- _TASK PROMPT_:
Within the data beneath, some lines may hold the word "black". Give the number of those lines and nothing else.

*** Block opens ***

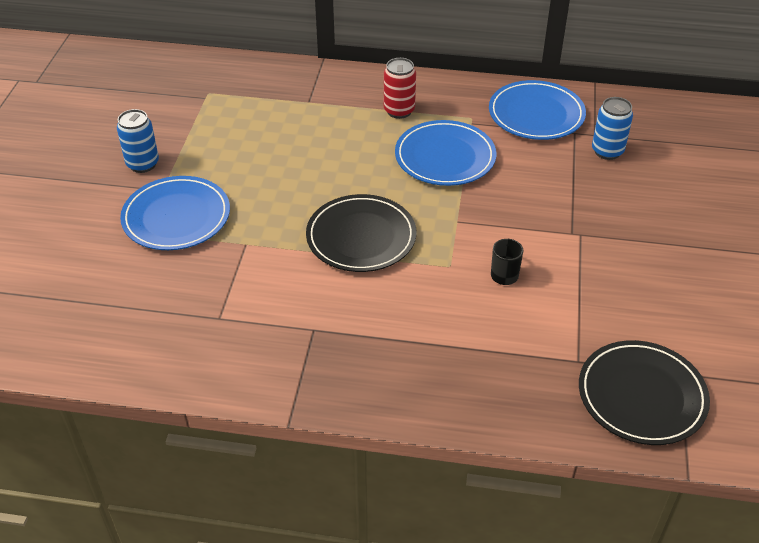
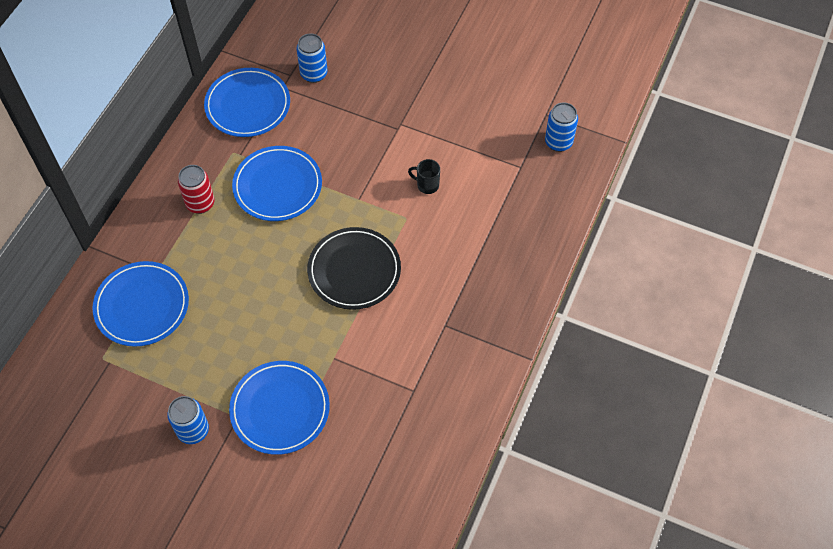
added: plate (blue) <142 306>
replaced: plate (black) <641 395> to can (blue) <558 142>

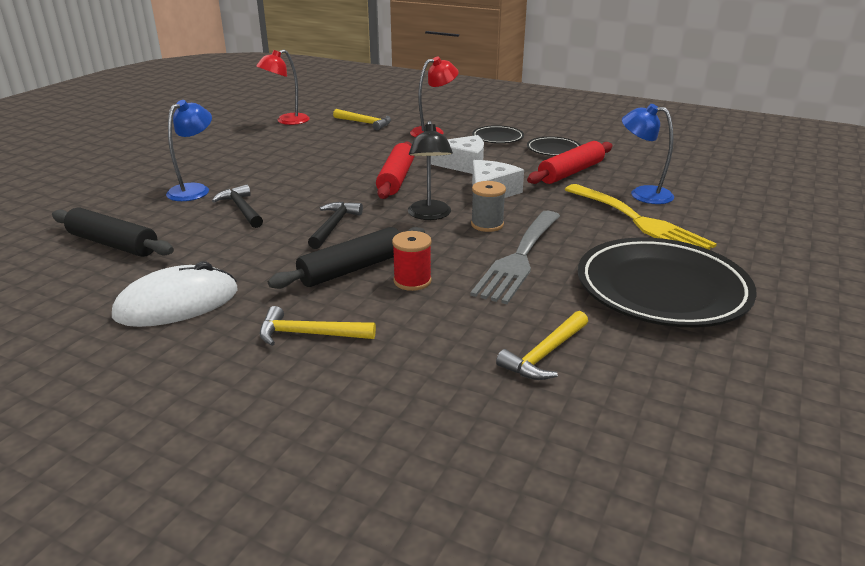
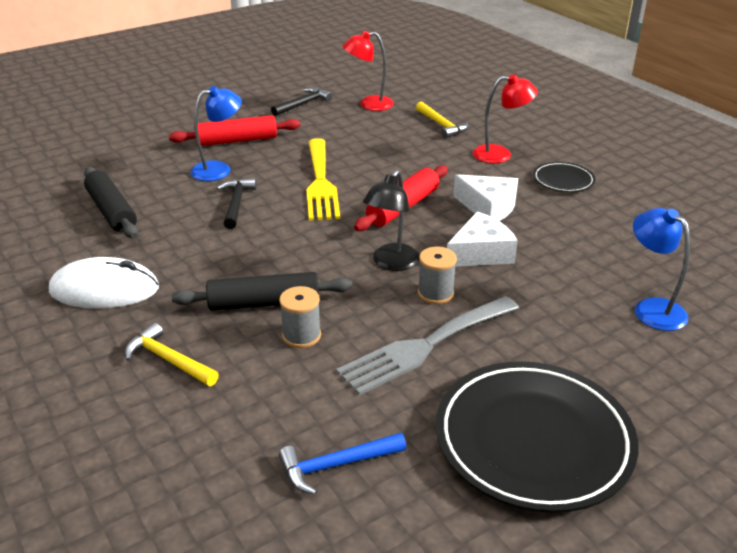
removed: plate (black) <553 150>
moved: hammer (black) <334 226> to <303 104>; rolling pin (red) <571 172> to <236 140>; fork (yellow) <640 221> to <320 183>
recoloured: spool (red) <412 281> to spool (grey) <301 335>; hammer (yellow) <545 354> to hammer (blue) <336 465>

*** Block closes ***

- _TASK SOLUTION_:
3